= PROBLEM TO WORK ON =
Set down each line from the line holding "U3 pin VDD: SIG18 -> VIN" to the last line of the entries below, exactly, with both ends included and without pictures.
++++++++++
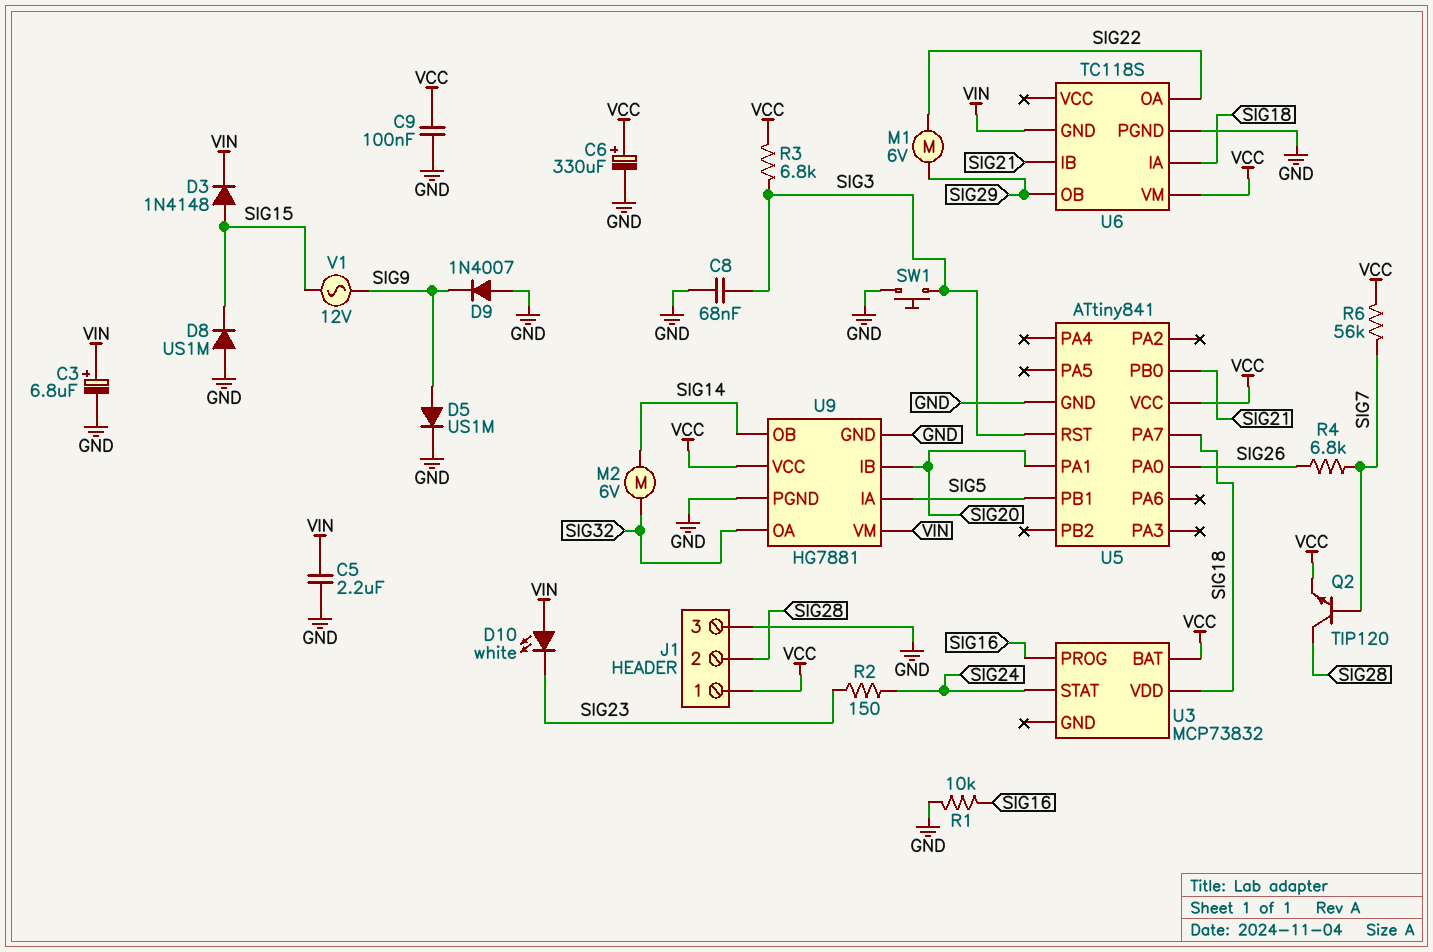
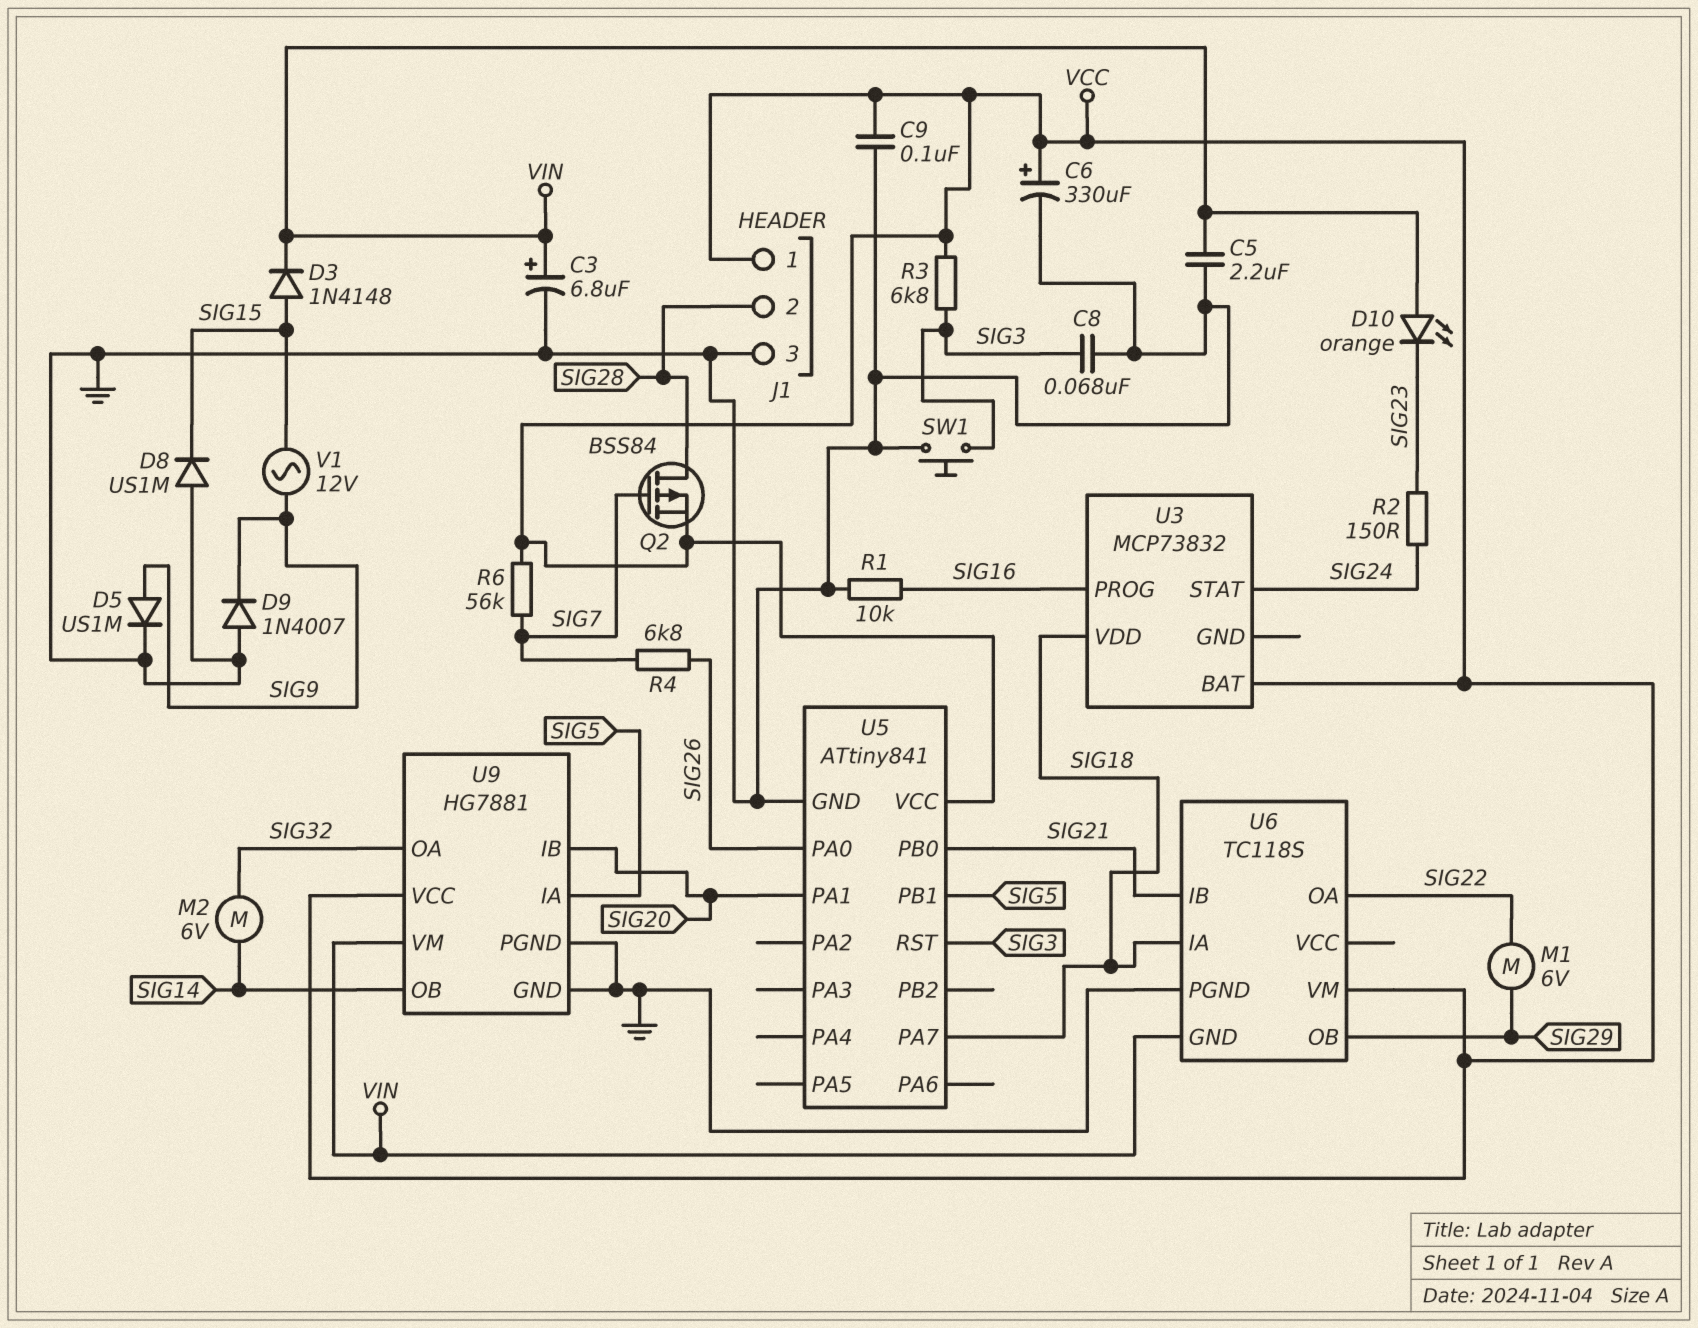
D10: LED white (A VIN, K SIG23) -> LED orange (A VIN, K SIG23)
Q2: NPN TIP120 (B SIG7, C SIG28, E VCC) -> PMOS BSS84 (G SIG7, D SIG28, S VCC)

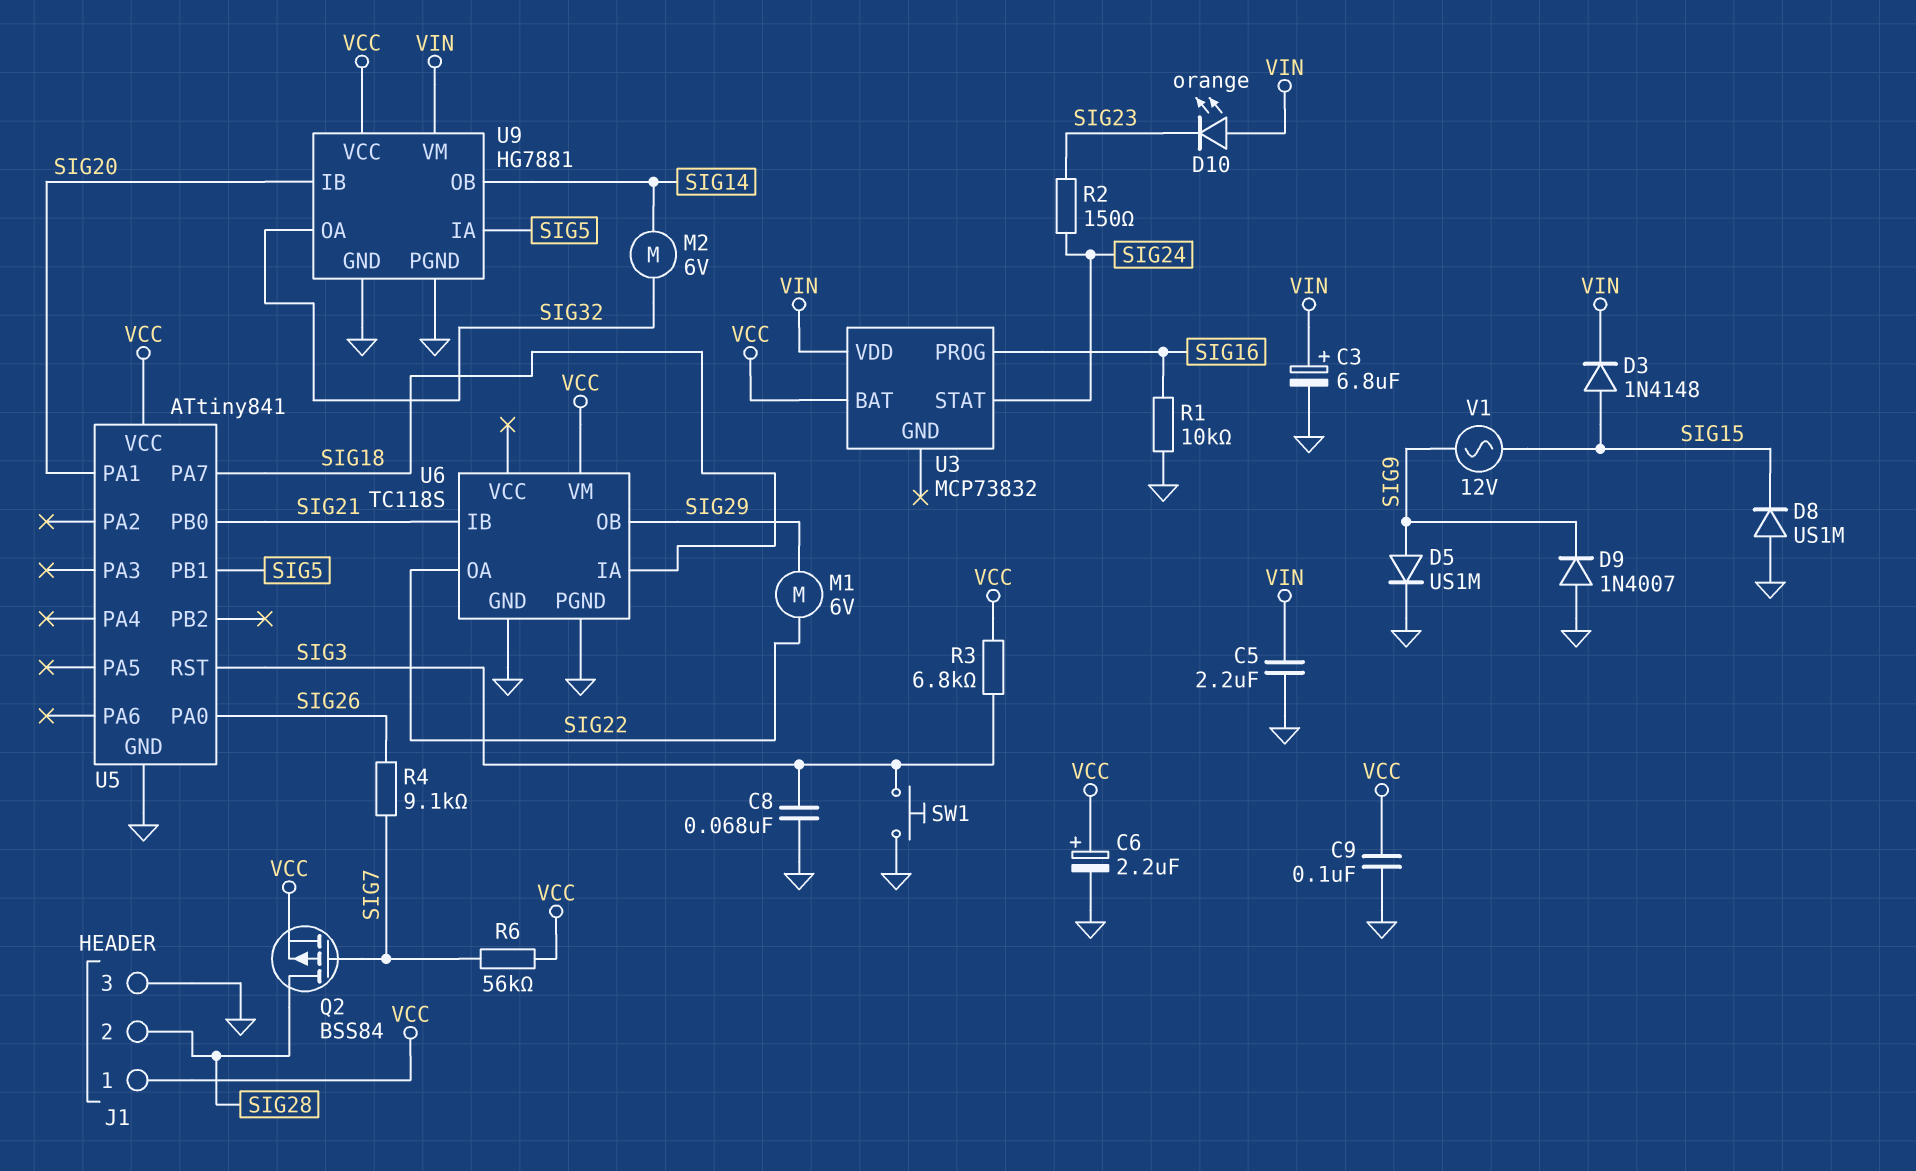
C6: 330uF (plus VCC, minus GND) -> 2.2uF (plus VCC, minus GND)
R4: 6.8k (SIG7, SIG26) -> 9.1k (SIG7, SIG26)
U3 pin VDD: SIG18 -> VIN
U6 pin GND: VIN -> GND

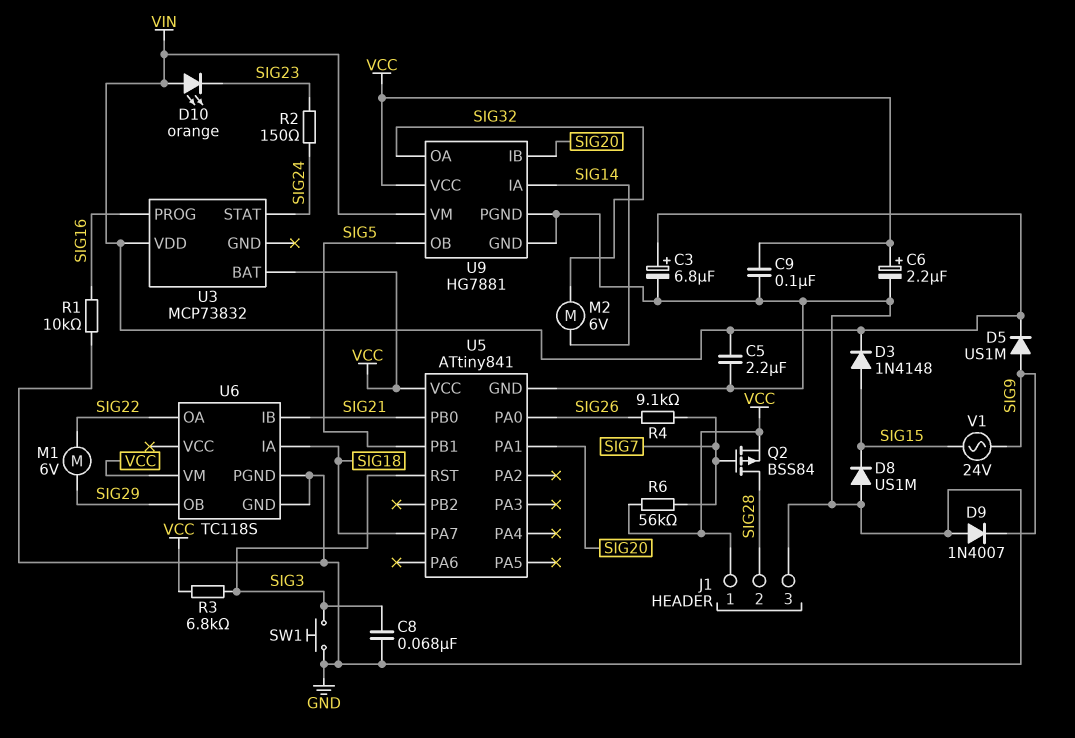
D5: diode US1M (A SIG9, K GND) -> diode US1M (A SIG9, K VIN)
U9 pin IA: SIG5 -> SIG14
U9 pin OB: SIG14 -> SIG5
V1: AC 12V (SIG9, SIG15) -> AC 24V (SIG9, SIG15)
++++++++++
= ANSWER SECTION =
U3 pin VDD: SIG18 -> VIN
U6 pin GND: VIN -> GND

D5: diode US1M (A SIG9, K GND) -> diode US1M (A SIG9, K VIN)
U9 pin IA: SIG5 -> SIG14
U9 pin OB: SIG14 -> SIG5
V1: AC 12V (SIG9, SIG15) -> AC 24V (SIG9, SIG15)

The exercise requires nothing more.